ASSIGNMENT:
Output the whole listing exactly, except for the pictures in it.

EXERCISE DATA:
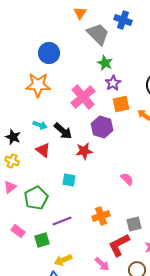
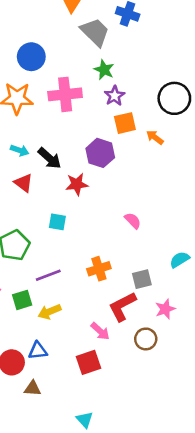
pink cross: (83, 97) -> (65, 94), moved, turned 35
yellow arrow: (63, 260) -> (49, 312), moved

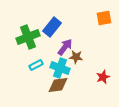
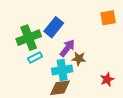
cyan rectangle: (36, 65) -> (35, 57), moved
cyan cross: (60, 68) -> (62, 70), turned -30

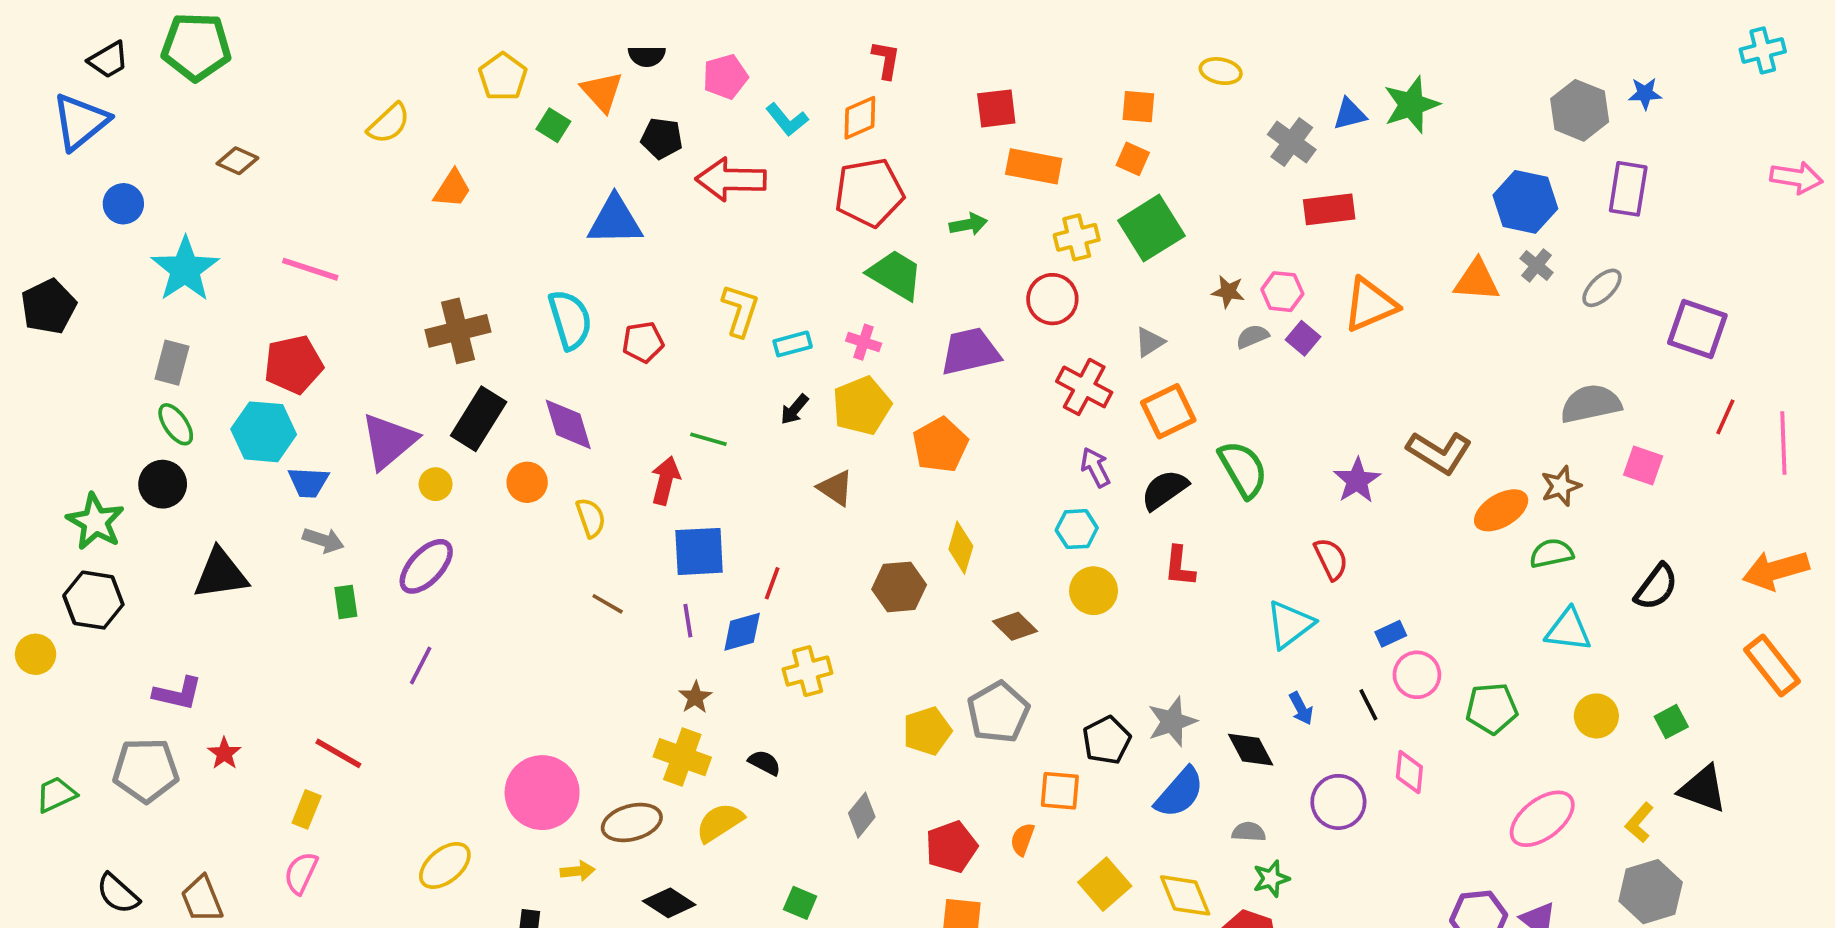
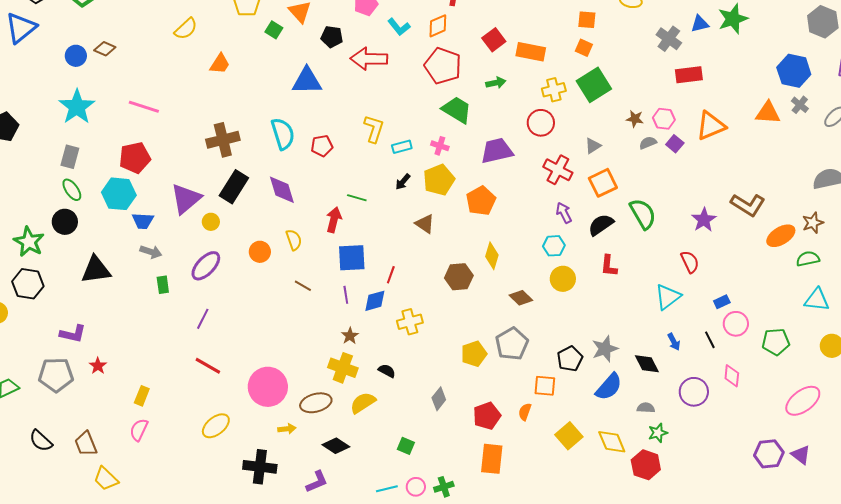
red square: (996, 108) -> (494, 40), moved, turned -30
red pentagon: (869, 193) -> (443, 66), turned 30
blue circle: (123, 204) -> (76, 56), moved
orange circle: (527, 482) -> (260, 252), moved
red line: (338, 753) -> (208, 366), moved

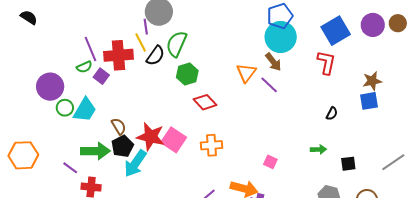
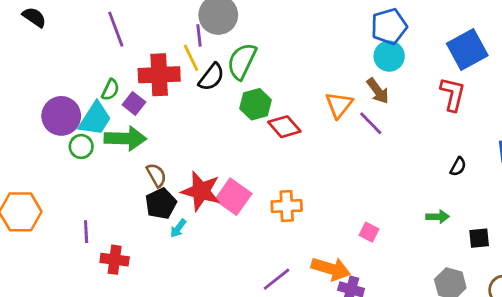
cyan circle: (281, 37) -> (389, 56), size x0.7
purple line: (90, 49) -> (116, 29), moved
green semicircle: (84, 67) -> (110, 90), turned -42
red diamond: (205, 102) -> (284, 127), moved
cyan trapezoid: (85, 110) -> (95, 119), moved
green arrow: (95, 151) -> (125, 138), moved
cyan arrow: (135, 163) -> (178, 228), size x0.5
purple line: (70, 168) -> (86, 232), turned 49

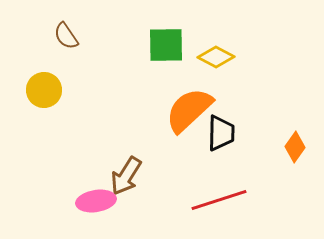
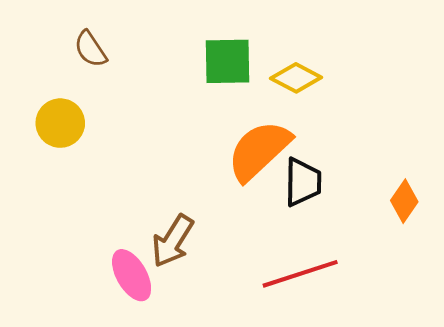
pink ellipse: (96, 201) -> (132, 275), turned 69

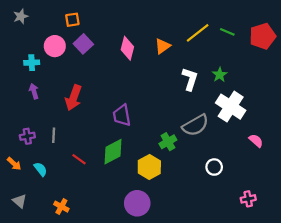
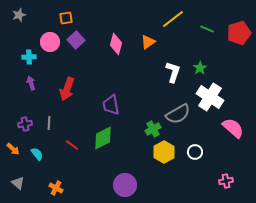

SOLUTION FOR THIS PROBLEM:
pink cross: (83, 97) -> (65, 94), moved, turned 35
yellow arrow: (63, 260) -> (49, 312), moved

cyan rectangle: (36, 65) -> (35, 57), moved
cyan cross: (60, 68) -> (62, 70), turned -30

red square: (996, 108) -> (494, 40), moved, turned -30
red pentagon: (869, 193) -> (443, 66), turned 30
blue circle: (123, 204) -> (76, 56), moved
orange circle: (527, 482) -> (260, 252), moved
red line: (338, 753) -> (208, 366), moved

cyan circle: (281, 37) -> (389, 56), size x0.7
purple line: (90, 49) -> (116, 29), moved
green semicircle: (84, 67) -> (110, 90), turned -42
red diamond: (205, 102) -> (284, 127), moved
cyan trapezoid: (85, 110) -> (95, 119), moved
green arrow: (95, 151) -> (125, 138), moved
cyan arrow: (135, 163) -> (178, 228), size x0.5
purple line: (70, 168) -> (86, 232), turned 49

pink ellipse: (96, 201) -> (132, 275), turned 69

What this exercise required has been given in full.